[Change detection data]
● ● ● ● ●

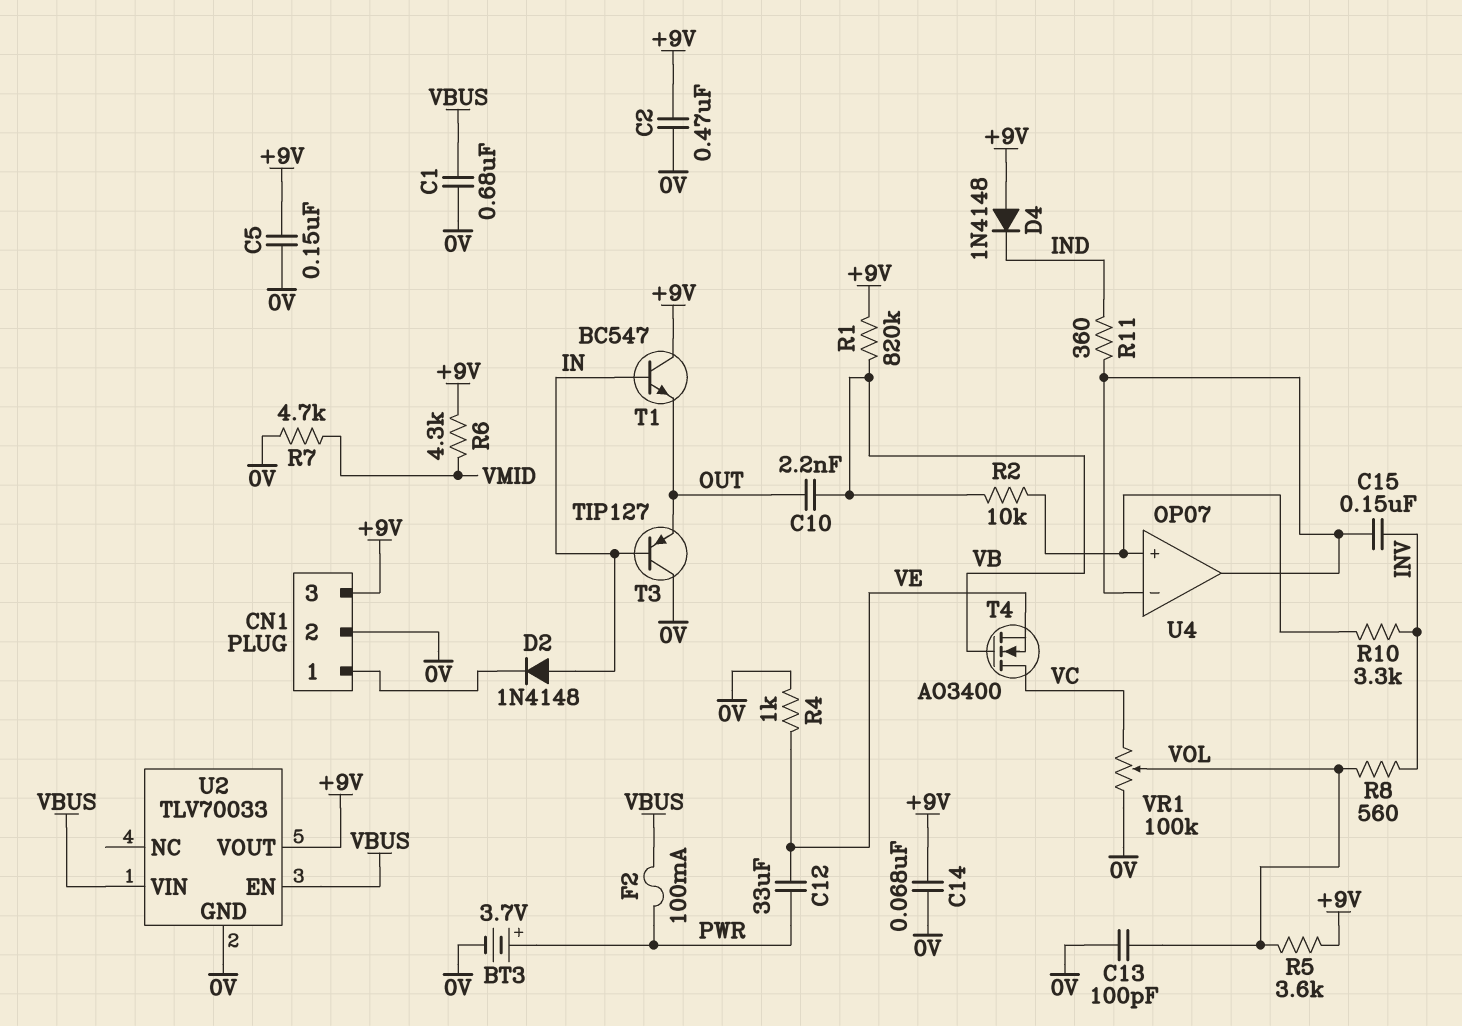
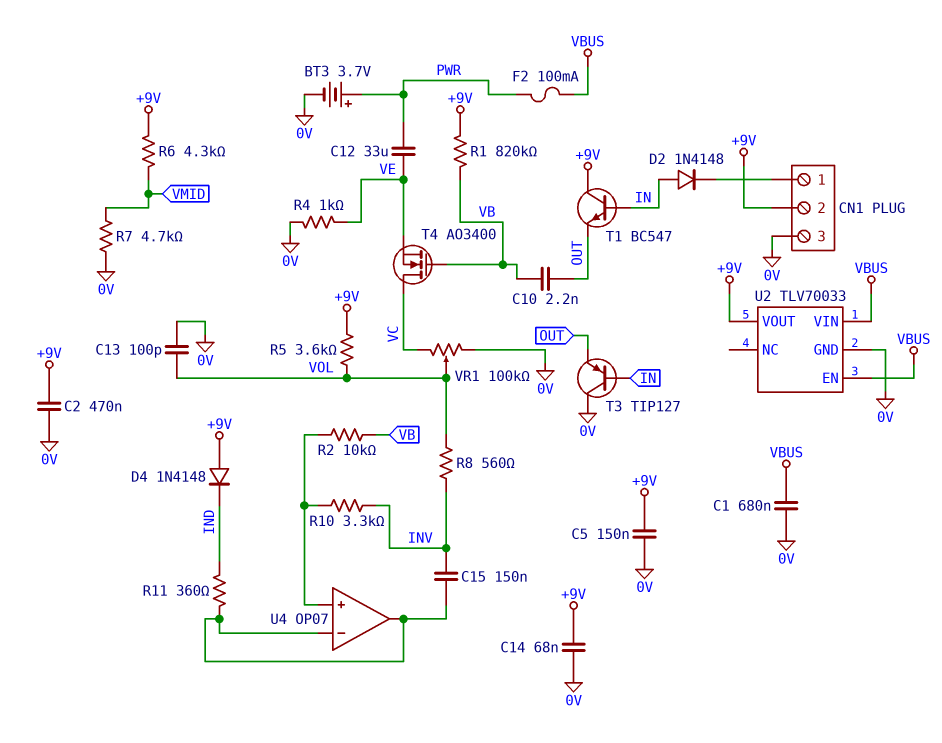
CN1 pin 2: 0V -> +9V
CN1 pin 3: +9V -> 0V

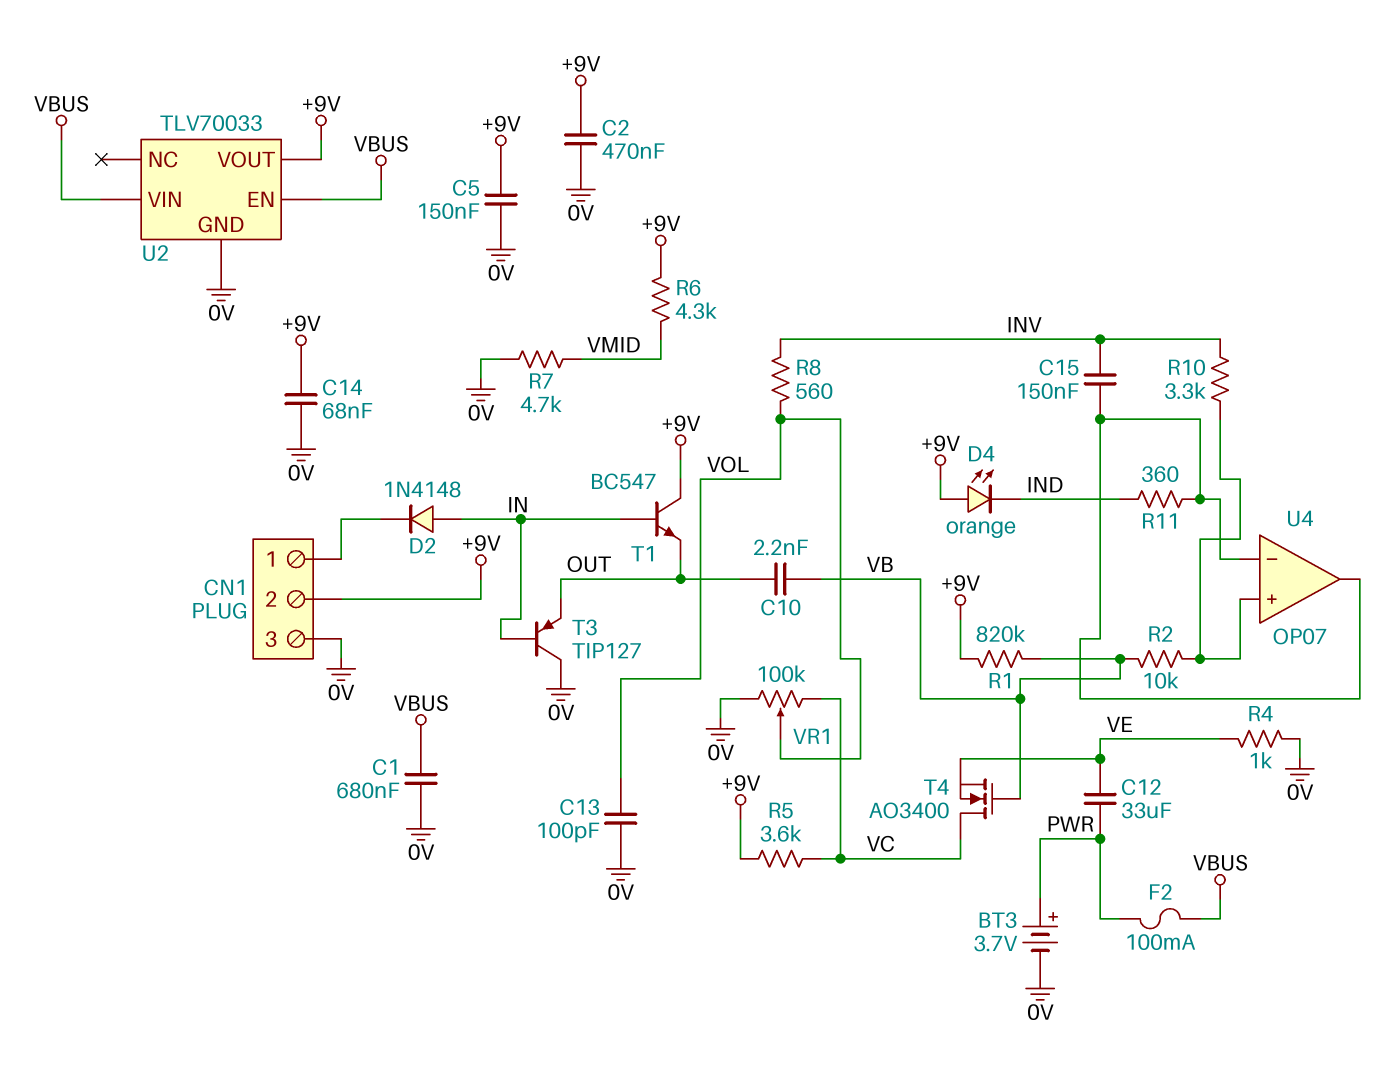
D4: diode 1N4148 (A +9V, K IND) -> LED orange (A +9V, K IND)
R5: 3.6k (+9V, VOL) -> 3.6k (+9V, VC)

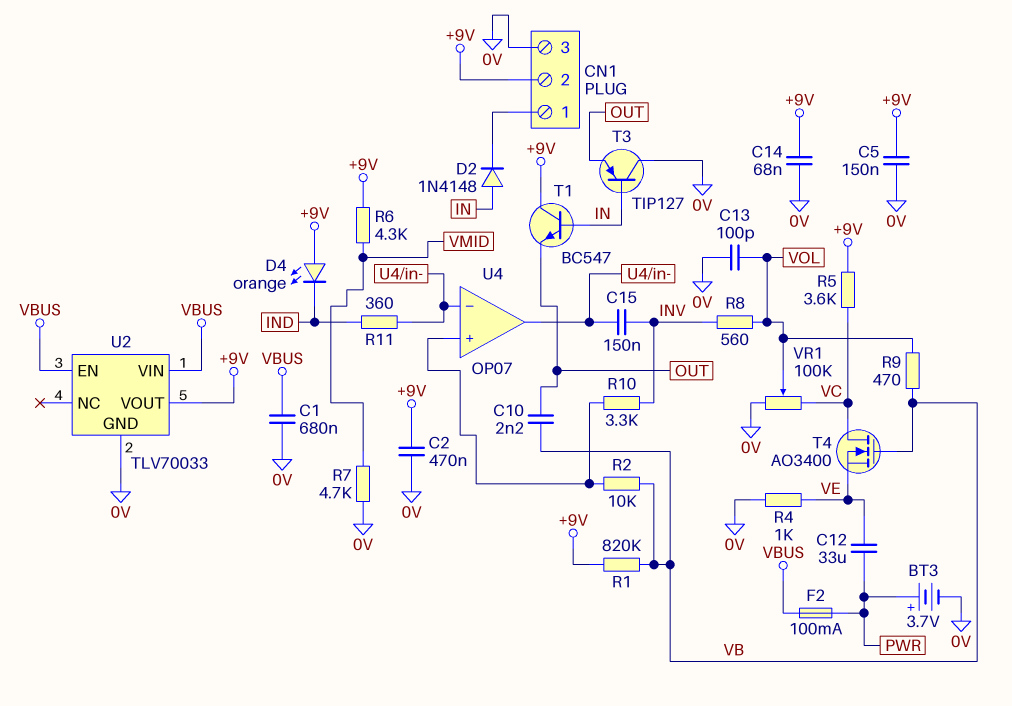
R9: none -> 470 (VB, VOL)

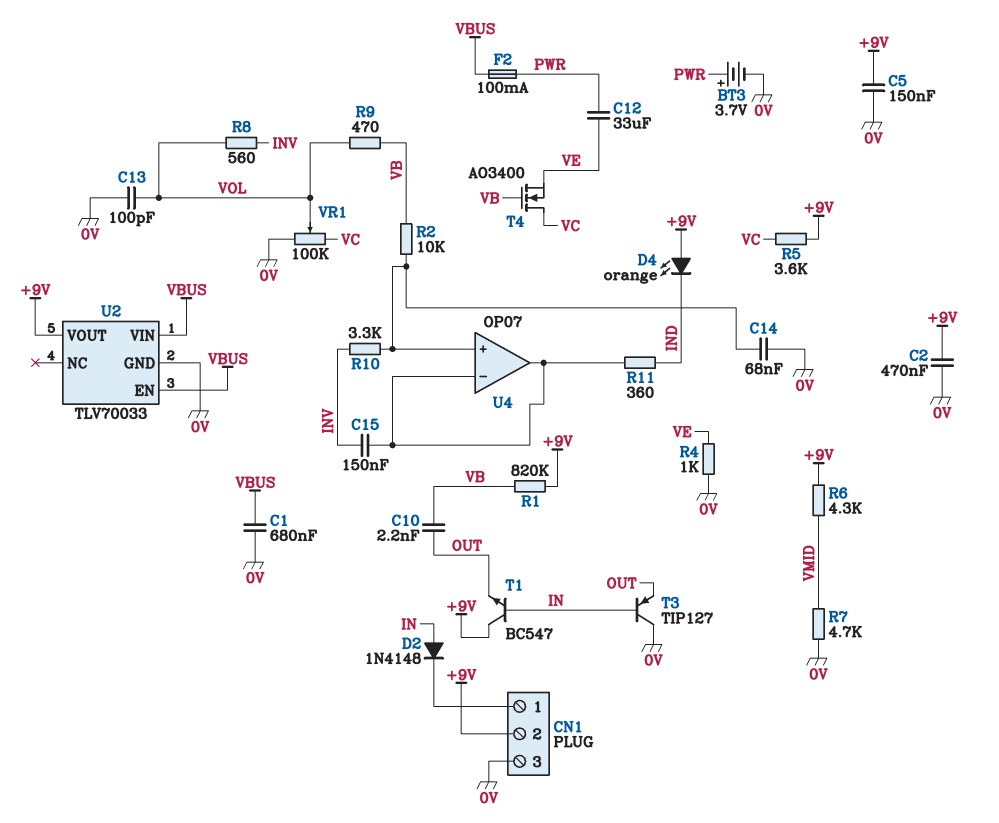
C14: 68nF (+9V, 0V) -> 68nF (0V, U4/in+)

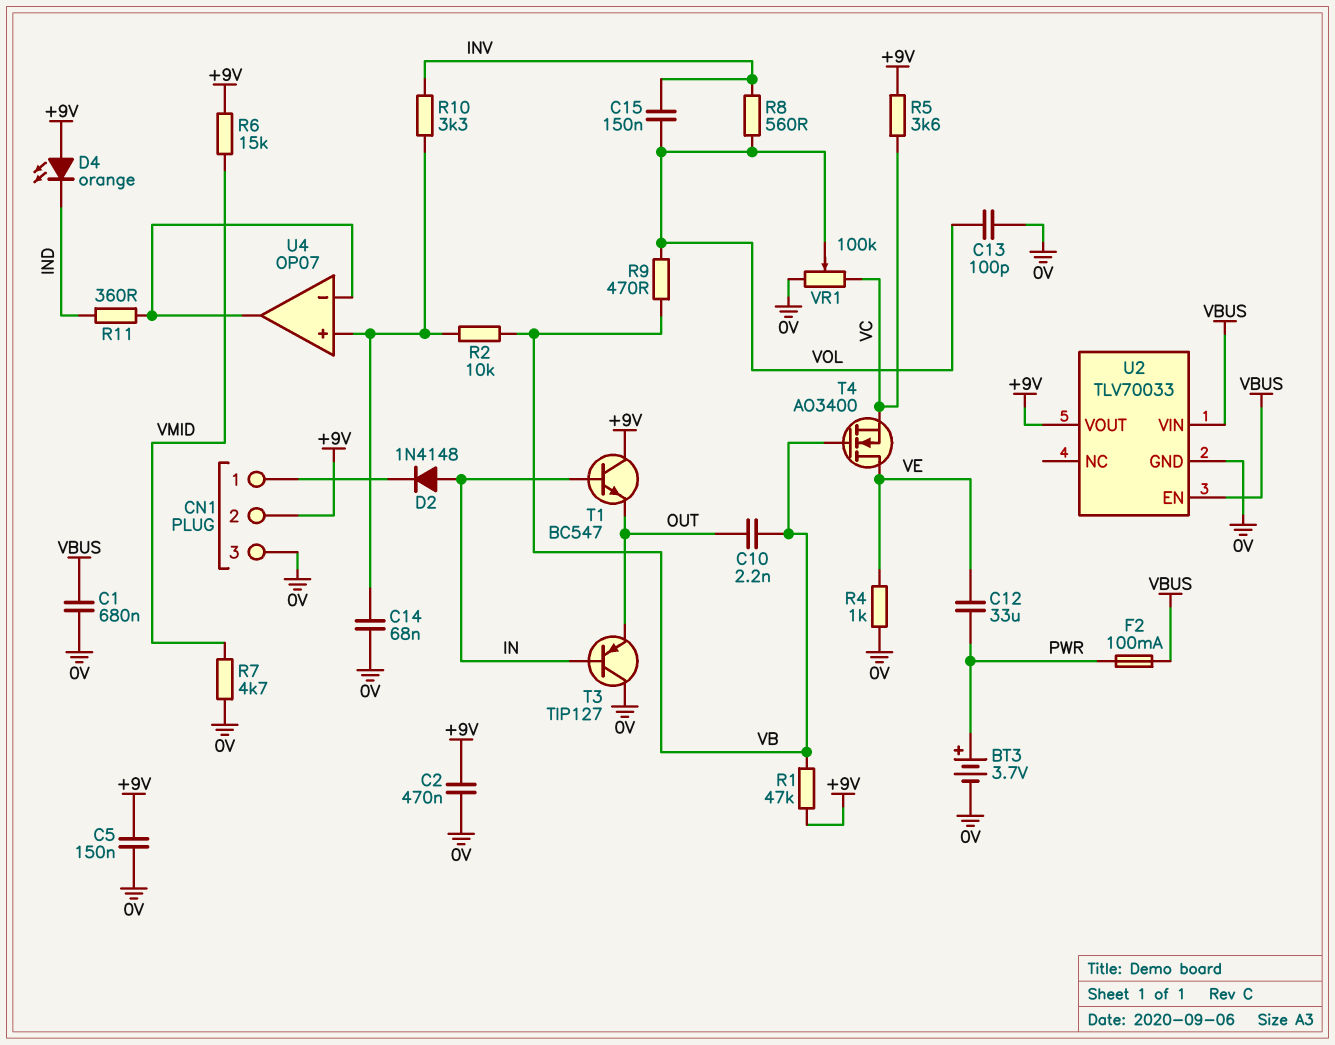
C15: 150nF (INV, U4/in-) -> 150nF (INV, VOL)
R1: 820k (+9V, VB) -> 47k (+9V, VB)
R6: 4.3k (+9V, VMID) -> 15k (+9V, VMID)
T4: NMOS AO3400 (G VB, D VC, S VE) -> NMOS AO3400 (G VB, D VE, S VC)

● ● ● ● ●

### EXERCISE DETAILS:
The expected output is every entry above, retyped exactly, with the pictures removed.

### ANSWER SECTION:
CN1 pin 2: 0V -> +9V
CN1 pin 3: +9V -> 0V

D4: diode 1N4148 (A +9V, K IND) -> LED orange (A +9V, K IND)
R5: 3.6k (+9V, VOL) -> 3.6k (+9V, VC)

R9: none -> 470 (VB, VOL)

C14: 68nF (+9V, 0V) -> 68nF (0V, U4/in+)

C15: 150nF (INV, U4/in-) -> 150nF (INV, VOL)
R1: 820k (+9V, VB) -> 47k (+9V, VB)
R6: 4.3k (+9V, VMID) -> 15k (+9V, VMID)
T4: NMOS AO3400 (G VB, D VC, S VE) -> NMOS AO3400 (G VB, D VE, S VC)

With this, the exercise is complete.